## Problem
Write out the lines of the material below exactly, beginning at the line with "none -> purple brick B4:C7 level 1" and stopping after the line with "green brick E10:E12 level 1 -> none", and leave out the pictures.

## Extracted entries

--- START ---

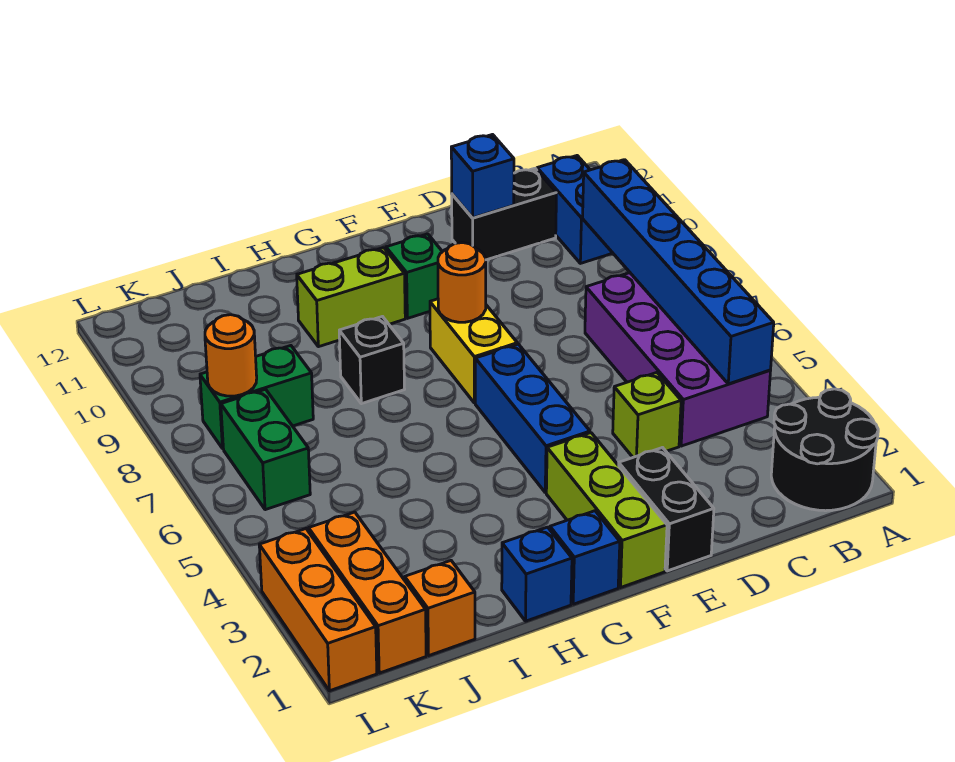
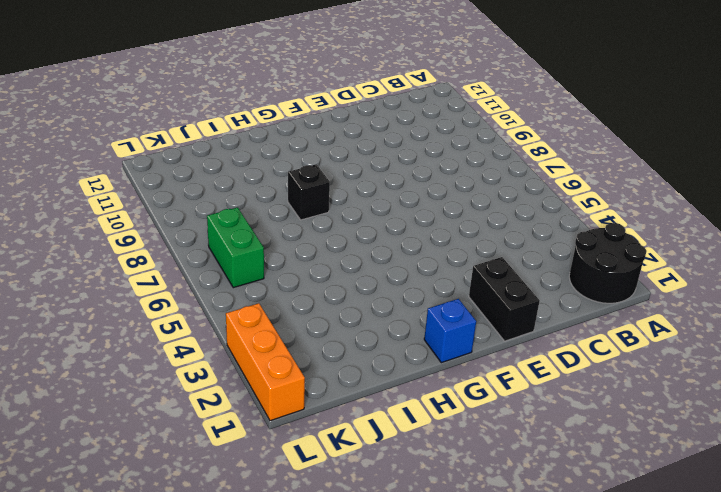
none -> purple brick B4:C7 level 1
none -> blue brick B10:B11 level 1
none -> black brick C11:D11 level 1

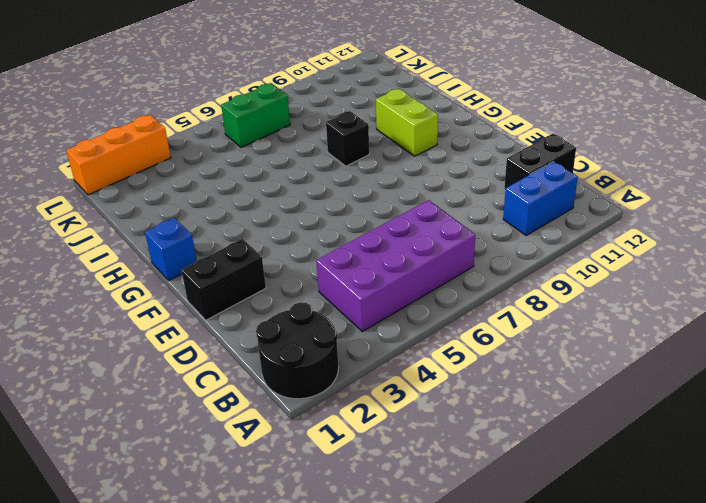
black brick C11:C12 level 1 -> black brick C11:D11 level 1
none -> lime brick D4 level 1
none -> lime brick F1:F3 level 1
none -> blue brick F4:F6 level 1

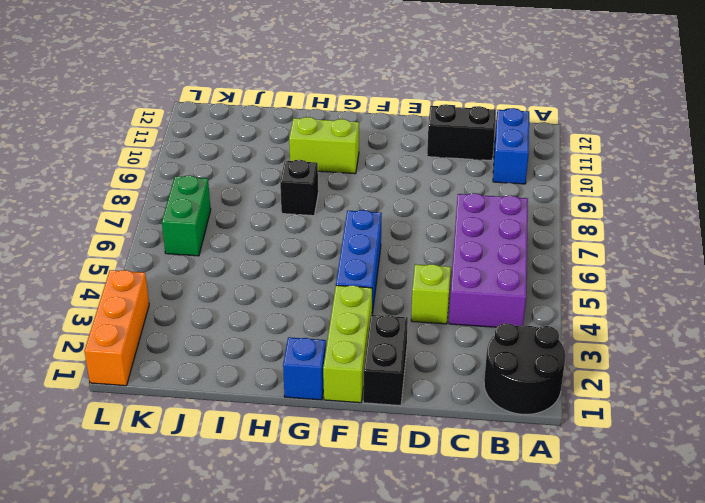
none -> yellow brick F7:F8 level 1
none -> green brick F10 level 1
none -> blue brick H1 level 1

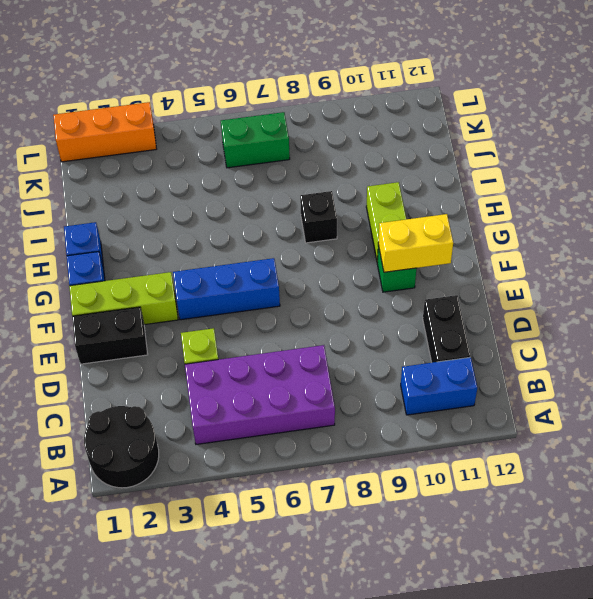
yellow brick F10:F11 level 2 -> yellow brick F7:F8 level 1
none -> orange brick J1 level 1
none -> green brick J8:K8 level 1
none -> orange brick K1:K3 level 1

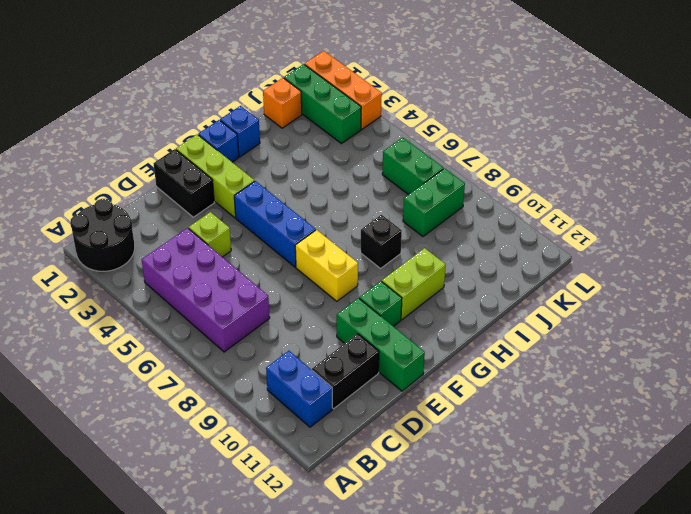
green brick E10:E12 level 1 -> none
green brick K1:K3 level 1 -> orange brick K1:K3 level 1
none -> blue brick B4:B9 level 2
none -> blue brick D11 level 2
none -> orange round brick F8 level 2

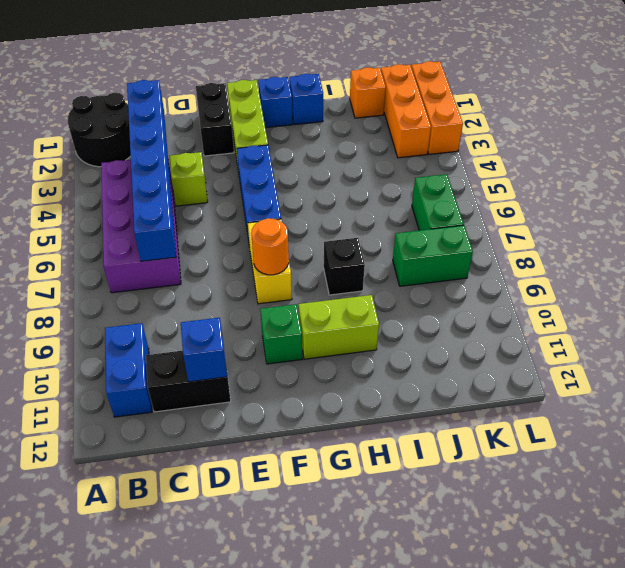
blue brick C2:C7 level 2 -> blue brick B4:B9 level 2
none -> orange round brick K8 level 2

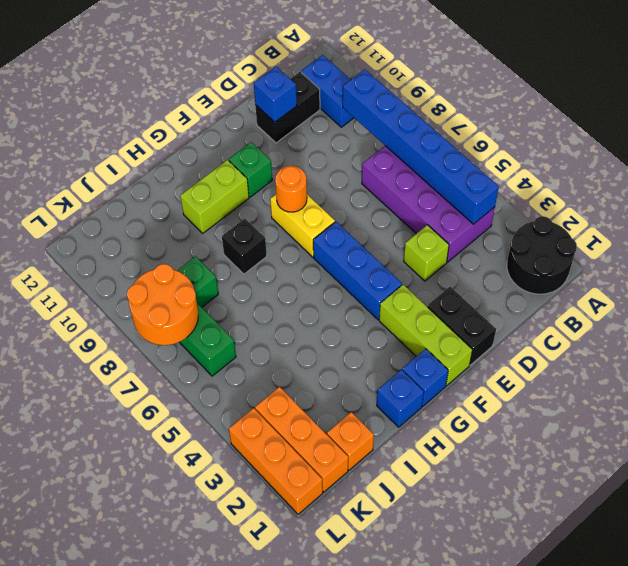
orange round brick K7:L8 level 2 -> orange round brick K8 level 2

--- END ---
--- START ---

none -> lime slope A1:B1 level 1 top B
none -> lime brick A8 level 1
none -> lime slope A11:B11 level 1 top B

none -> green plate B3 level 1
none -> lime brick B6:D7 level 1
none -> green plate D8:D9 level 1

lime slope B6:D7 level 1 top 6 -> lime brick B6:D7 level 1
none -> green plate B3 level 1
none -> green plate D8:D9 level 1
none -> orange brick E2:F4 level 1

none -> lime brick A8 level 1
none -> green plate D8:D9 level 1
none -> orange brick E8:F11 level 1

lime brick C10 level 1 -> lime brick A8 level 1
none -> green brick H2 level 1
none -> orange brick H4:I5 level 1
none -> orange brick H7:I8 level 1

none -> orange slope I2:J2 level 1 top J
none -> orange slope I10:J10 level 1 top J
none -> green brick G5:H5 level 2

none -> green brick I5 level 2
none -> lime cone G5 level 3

--- END ---
--- START ---

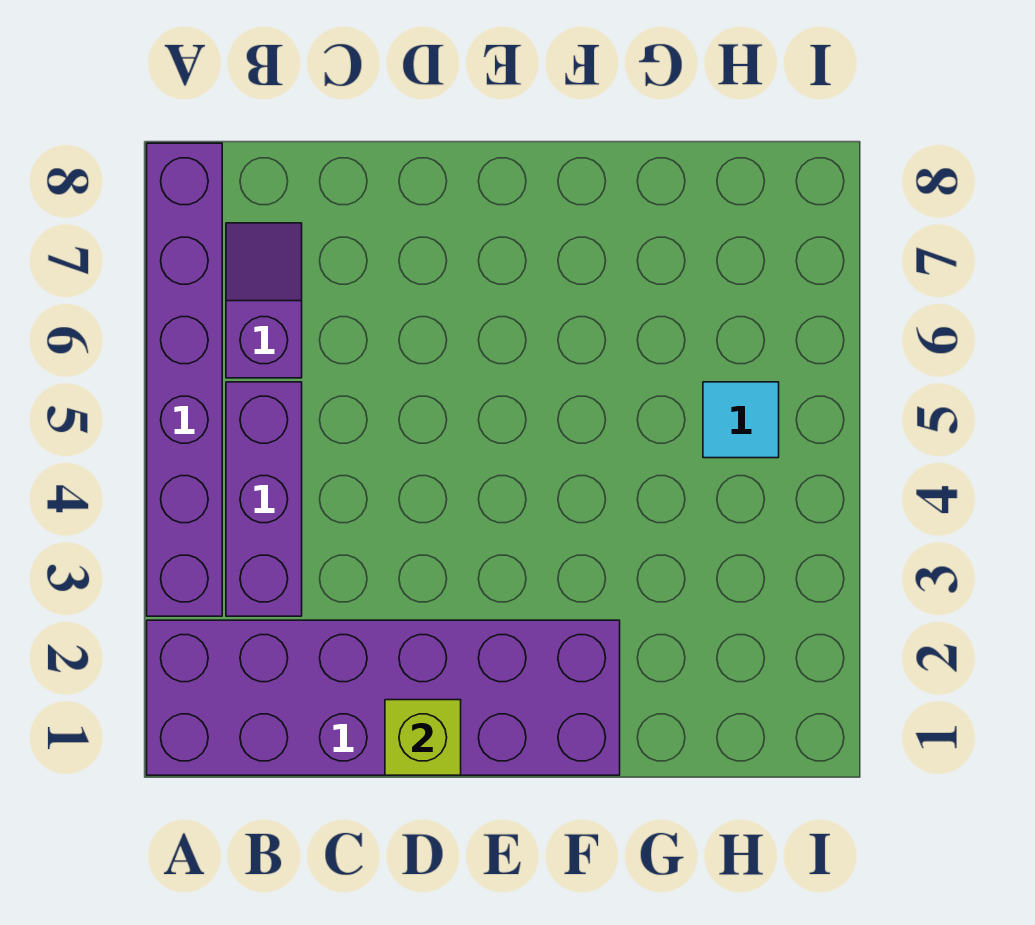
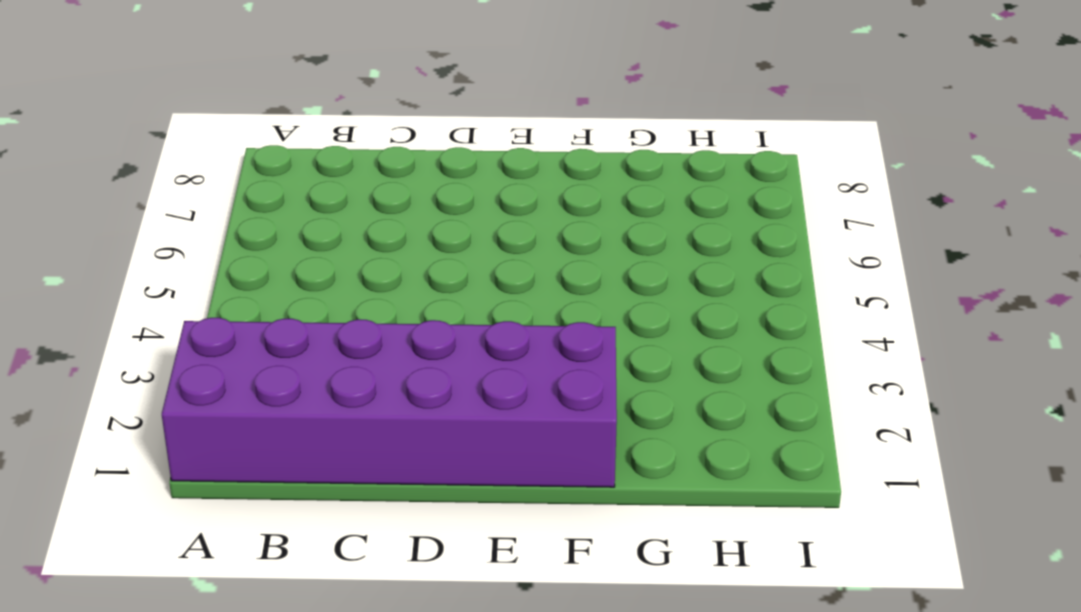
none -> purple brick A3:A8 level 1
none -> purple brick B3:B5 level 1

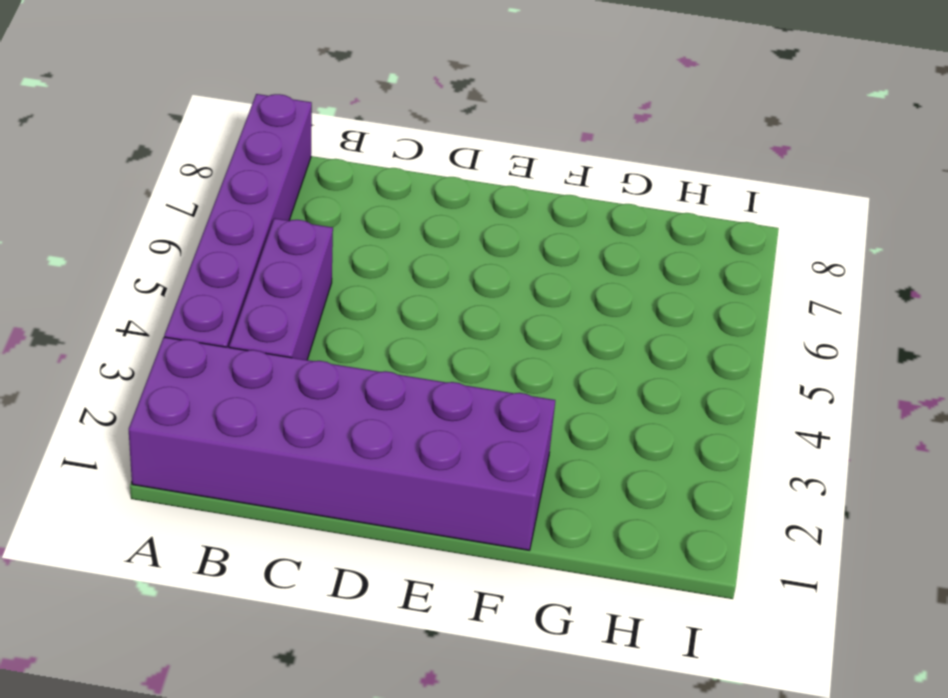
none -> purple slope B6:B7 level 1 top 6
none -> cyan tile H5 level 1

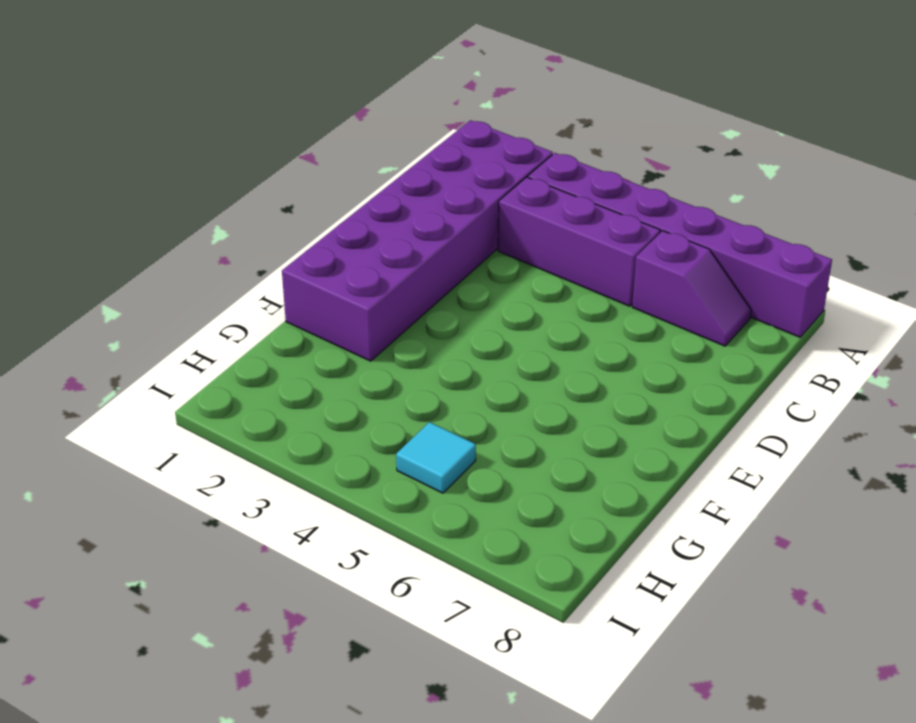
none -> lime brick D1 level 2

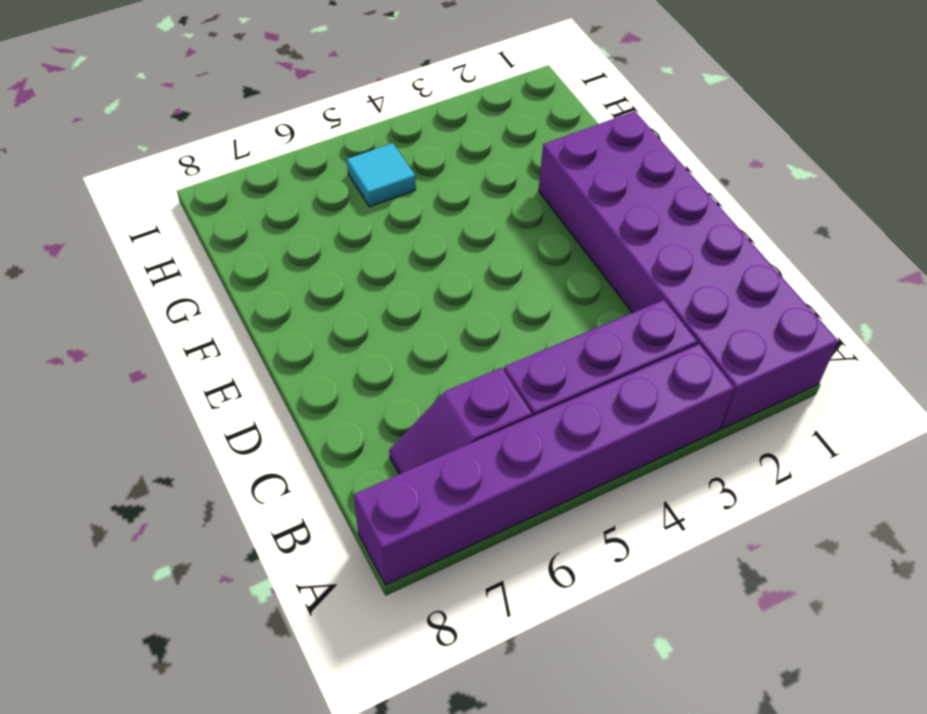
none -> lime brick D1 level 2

--- END ---

## Final answer
none -> purple brick B4:C7 level 1
none -> blue brick B10:B11 level 1
none -> black brick C11:D11 level 1

black brick C11:C12 level 1 -> black brick C11:D11 level 1
none -> lime brick D4 level 1
none -> lime brick F1:F3 level 1
none -> blue brick F4:F6 level 1

none -> yellow brick F7:F8 level 1
none -> green brick F10 level 1
none -> blue brick H1 level 1

yellow brick F10:F11 level 2 -> yellow brick F7:F8 level 1
none -> orange brick J1 level 1
none -> green brick J8:K8 level 1
none -> orange brick K1:K3 level 1

green brick E10:E12 level 1 -> none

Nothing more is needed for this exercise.